» **Task brief**
Pull out of the data below the stretch of lines bounded by the one containing "to [540 273]" and the one containing "(black) [419 505]", both bounds included, unchanged.

» **Dataset records**
:::

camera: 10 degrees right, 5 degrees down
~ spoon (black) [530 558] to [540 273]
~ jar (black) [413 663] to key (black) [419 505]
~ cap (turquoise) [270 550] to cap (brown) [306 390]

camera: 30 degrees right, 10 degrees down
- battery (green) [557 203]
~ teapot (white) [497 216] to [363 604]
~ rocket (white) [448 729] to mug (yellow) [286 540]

:::

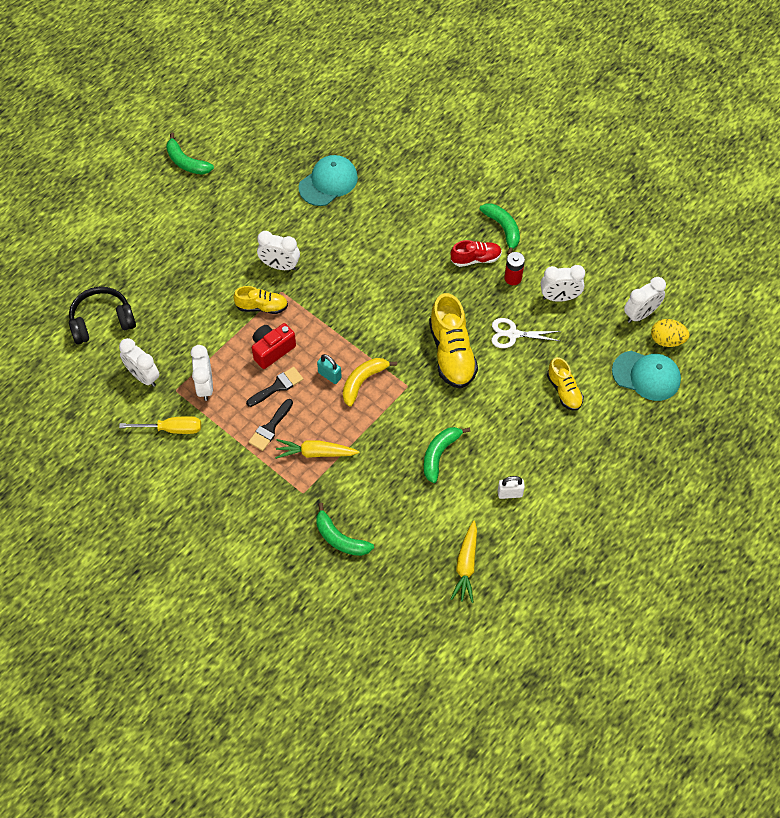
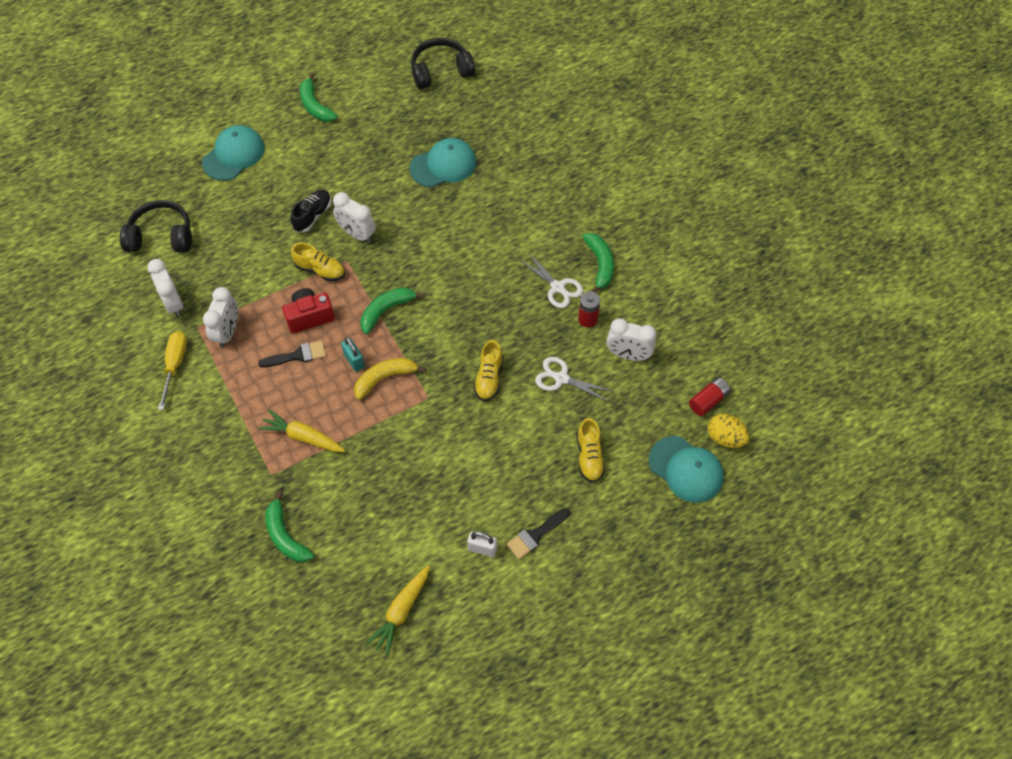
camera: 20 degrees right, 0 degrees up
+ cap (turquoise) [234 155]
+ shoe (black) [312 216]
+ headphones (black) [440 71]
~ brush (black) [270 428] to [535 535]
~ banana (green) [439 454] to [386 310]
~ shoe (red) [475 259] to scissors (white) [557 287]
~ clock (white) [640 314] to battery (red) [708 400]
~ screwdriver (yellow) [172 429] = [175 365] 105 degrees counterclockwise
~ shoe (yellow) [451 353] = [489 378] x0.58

:::

» **Expected answer**
~ spoon (black) [530 558] to [540 273]
~ jar (black) [413 663] to key (black) [419 505]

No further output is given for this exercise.